%%
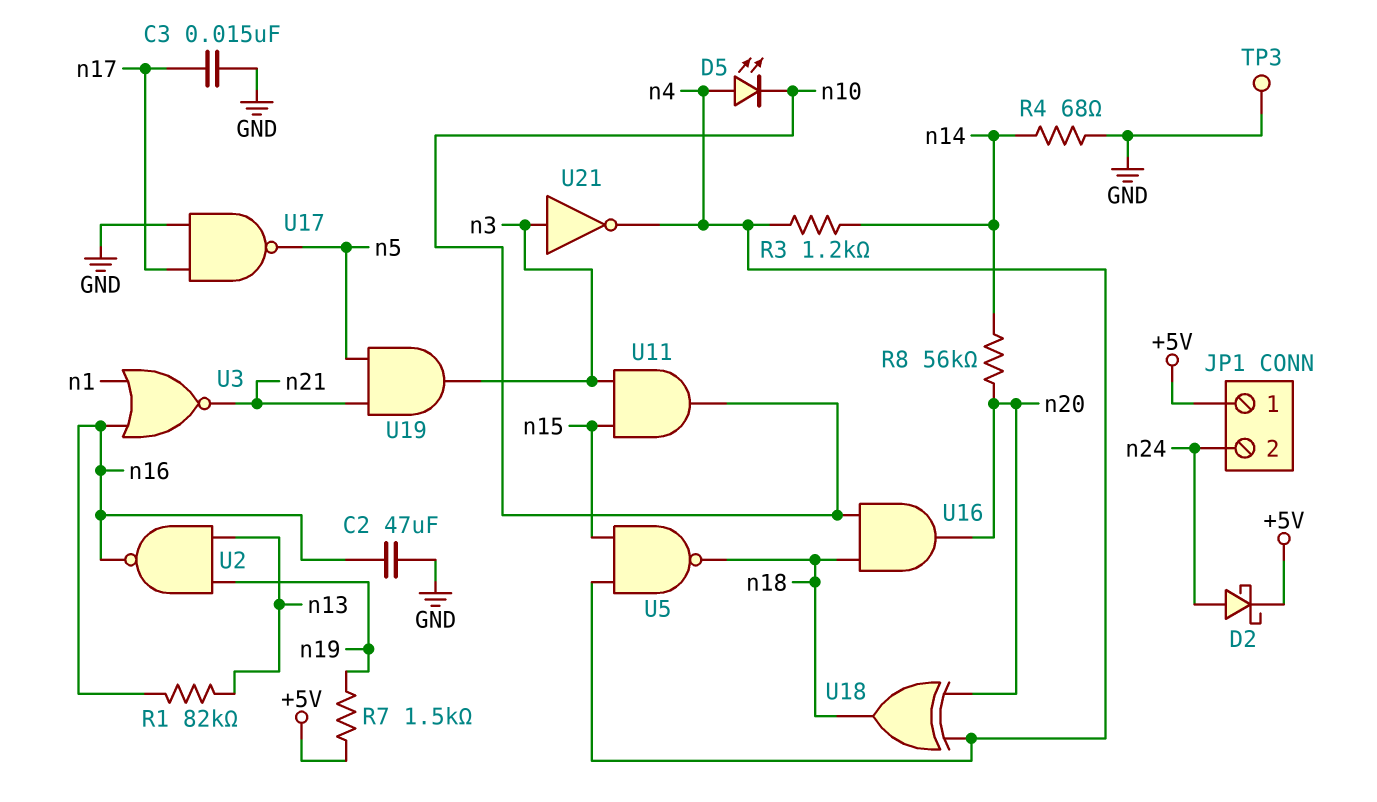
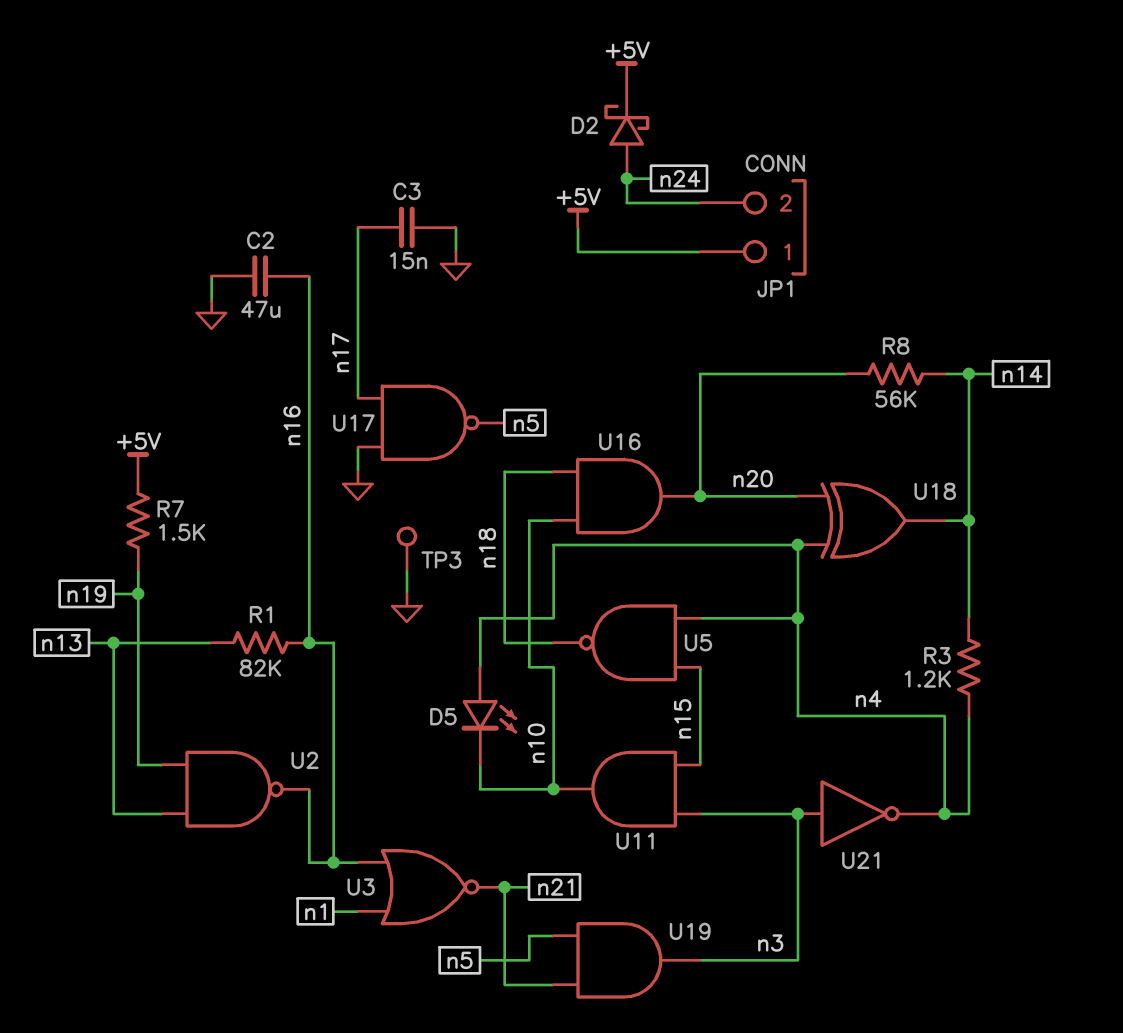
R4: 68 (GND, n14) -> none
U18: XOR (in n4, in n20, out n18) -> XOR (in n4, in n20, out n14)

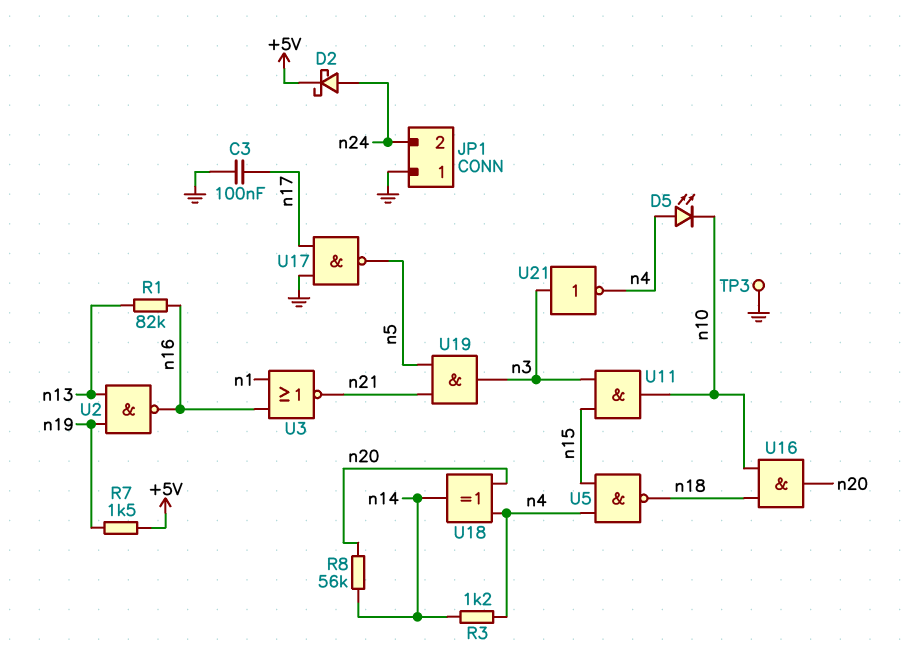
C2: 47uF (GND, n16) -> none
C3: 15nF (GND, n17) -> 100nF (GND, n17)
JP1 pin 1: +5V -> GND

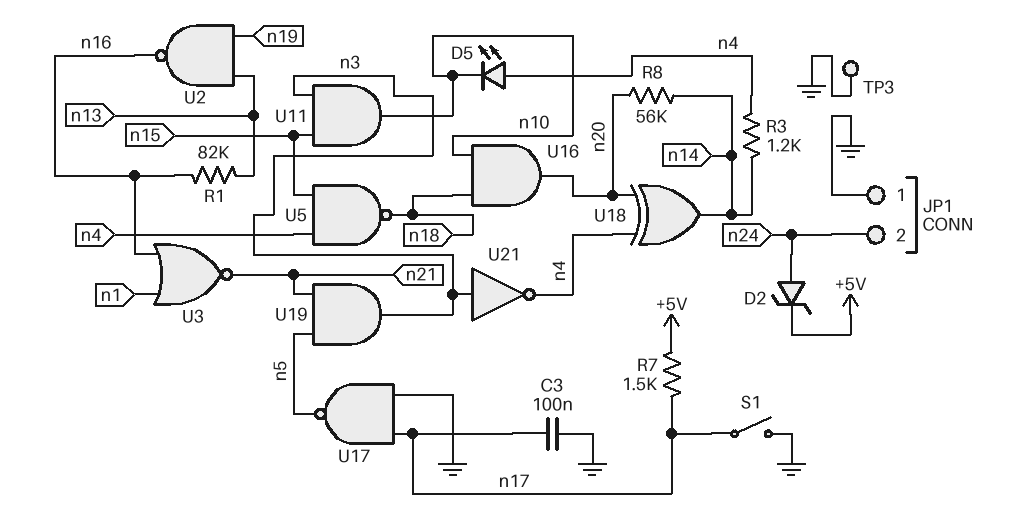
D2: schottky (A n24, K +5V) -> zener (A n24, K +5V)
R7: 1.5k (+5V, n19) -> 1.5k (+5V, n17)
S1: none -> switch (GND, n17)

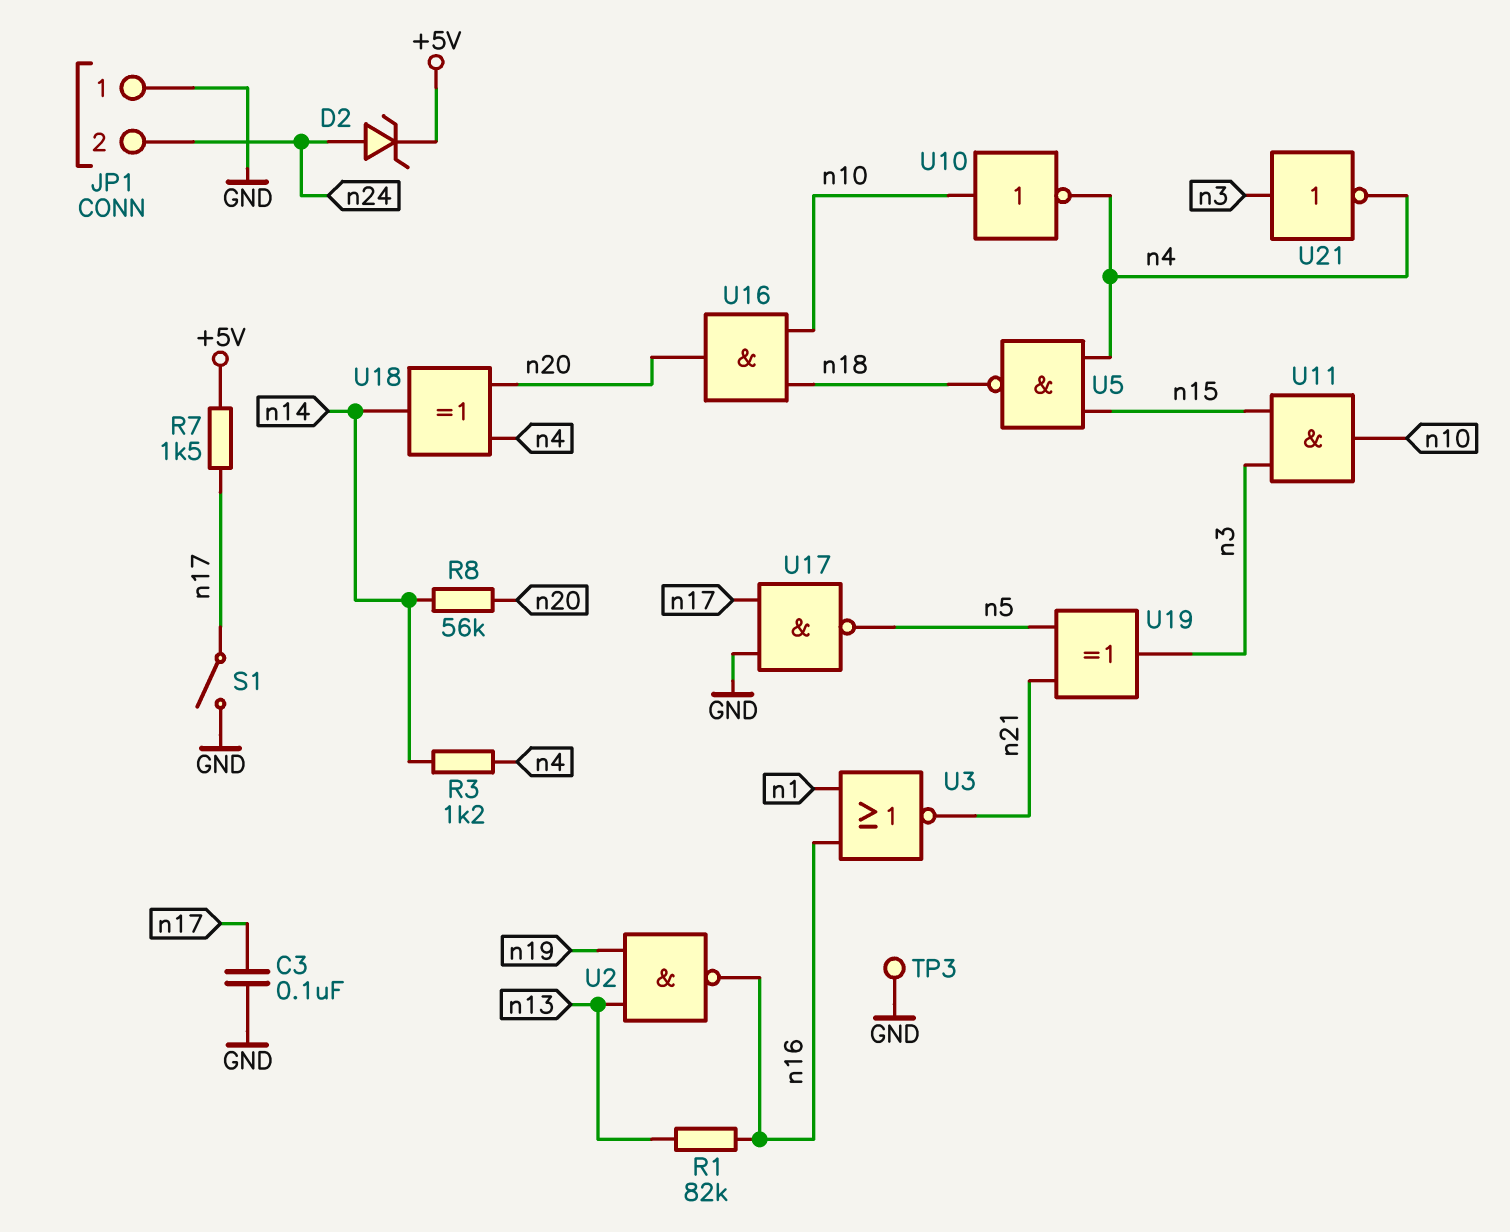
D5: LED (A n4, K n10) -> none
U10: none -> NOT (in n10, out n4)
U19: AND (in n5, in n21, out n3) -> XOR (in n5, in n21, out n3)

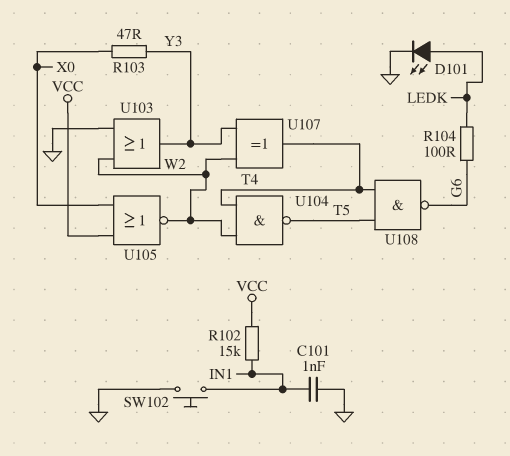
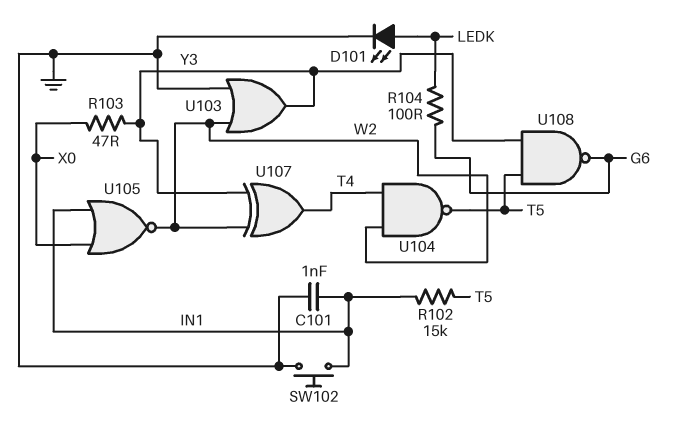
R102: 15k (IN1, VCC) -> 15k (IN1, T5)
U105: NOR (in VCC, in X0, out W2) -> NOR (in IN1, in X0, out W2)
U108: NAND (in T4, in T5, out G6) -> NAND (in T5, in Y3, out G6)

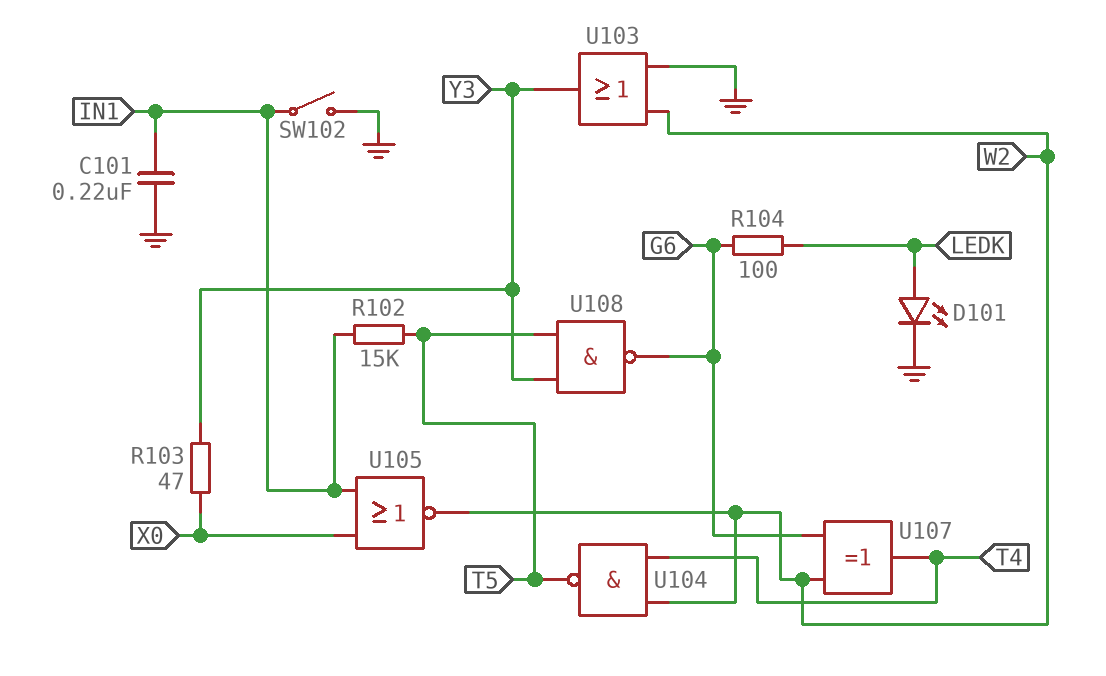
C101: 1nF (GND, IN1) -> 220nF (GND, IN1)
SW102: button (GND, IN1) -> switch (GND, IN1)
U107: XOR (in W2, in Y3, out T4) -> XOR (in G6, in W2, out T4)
%%
(Work instructions): Go through the entries above and report each line with the string "switch" in it.

(Written answer):
S1: none -> switch (GND, n17)
SW102: button (GND, IN1) -> switch (GND, IN1)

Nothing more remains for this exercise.